When you copy the data, keep every word exactly as it is and leave the pictures out.

============

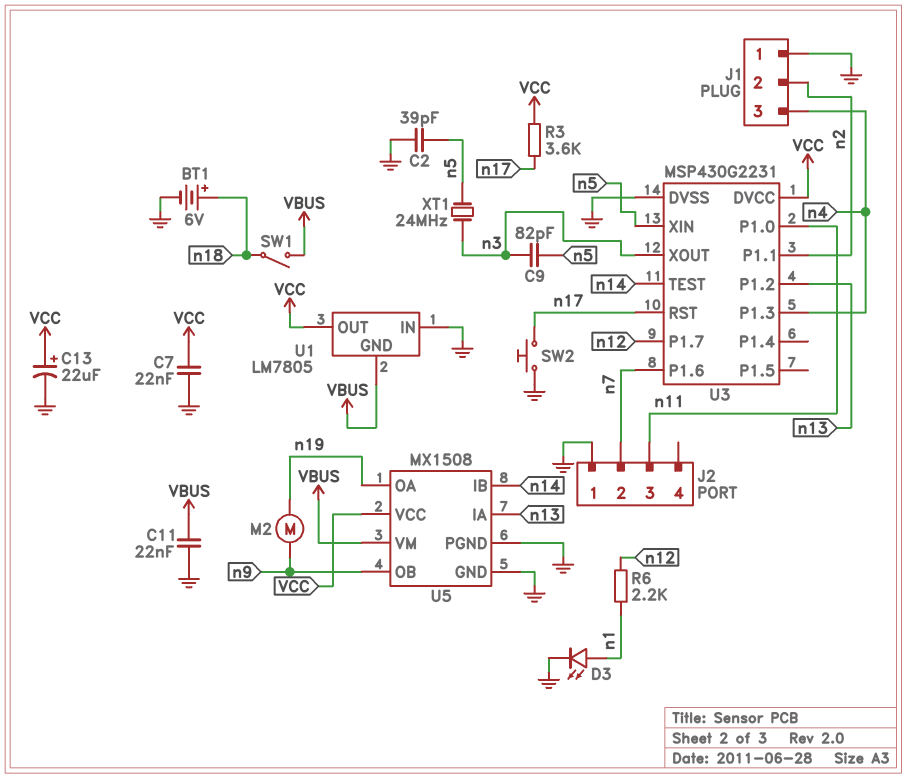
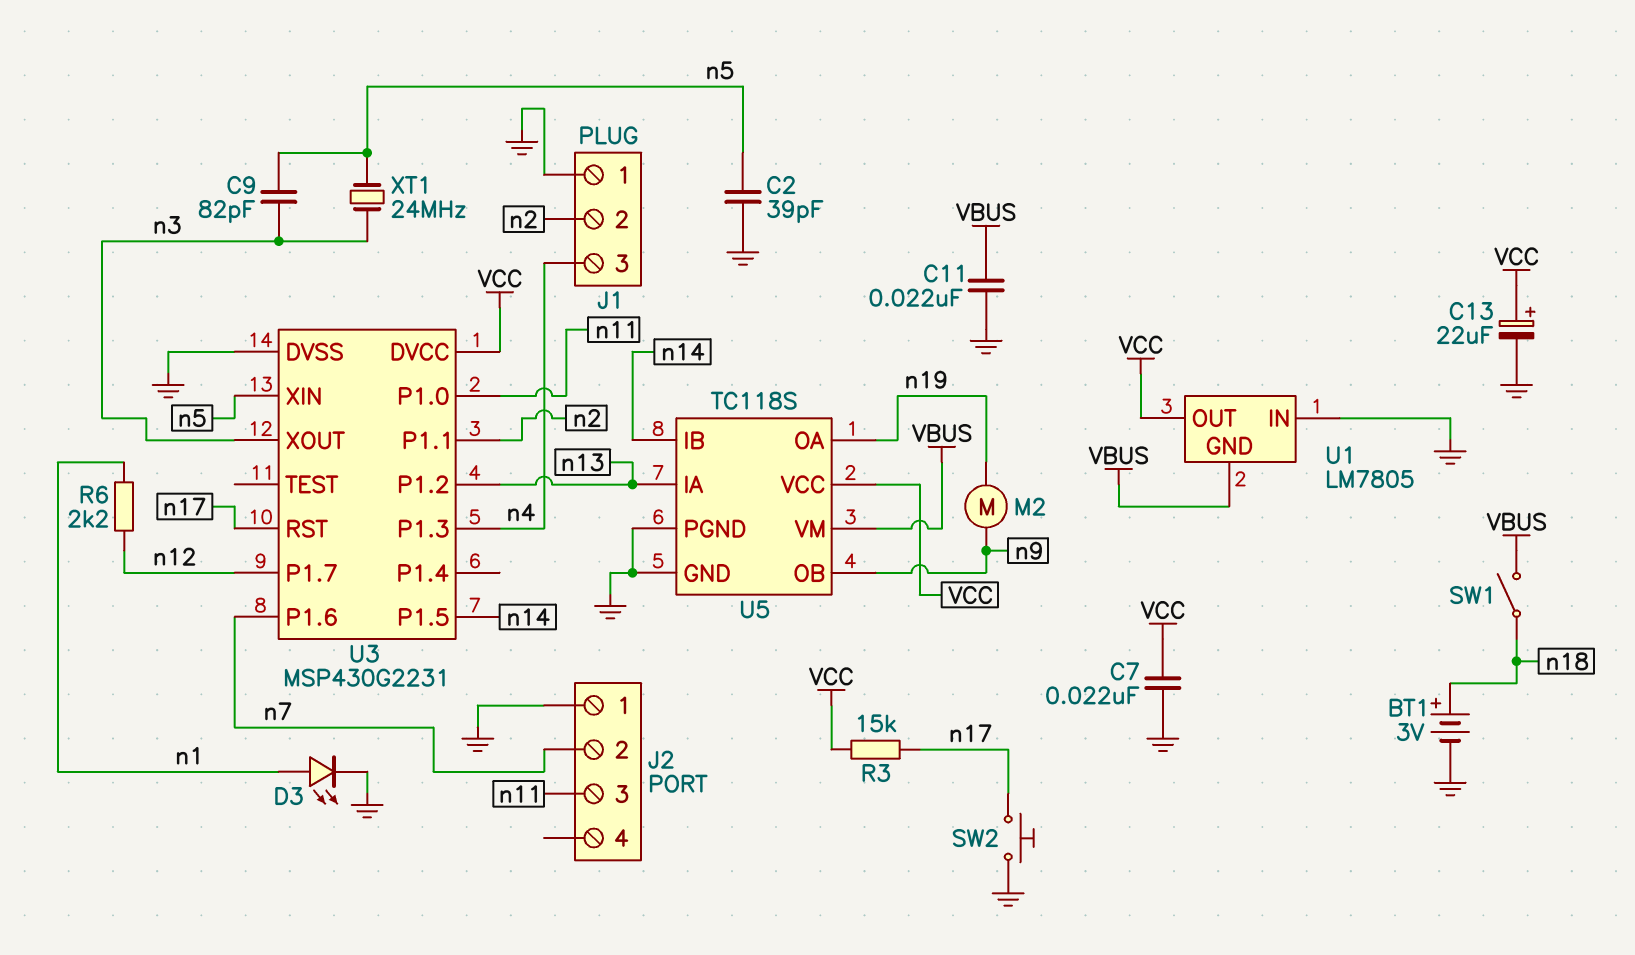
BT1: 6V (plus n18, minus GND) -> 3V (plus n18, minus GND)
R3: 3.6k (VCC, n17) -> 15k (VCC, n17)
U3 pin P1.5: none -> n14
U3 pin TEST: n14 -> none
U5: MX1508 -> TC118S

============

→ OUTPUT OF THE EXERCISE:
BT1: 6V (plus n18, minus GND) -> 3V (plus n18, minus GND)
R3: 3.6k (VCC, n17) -> 15k (VCC, n17)
U3 pin P1.5: none -> n14
U3 pin TEST: n14 -> none
U5: MX1508 -> TC118S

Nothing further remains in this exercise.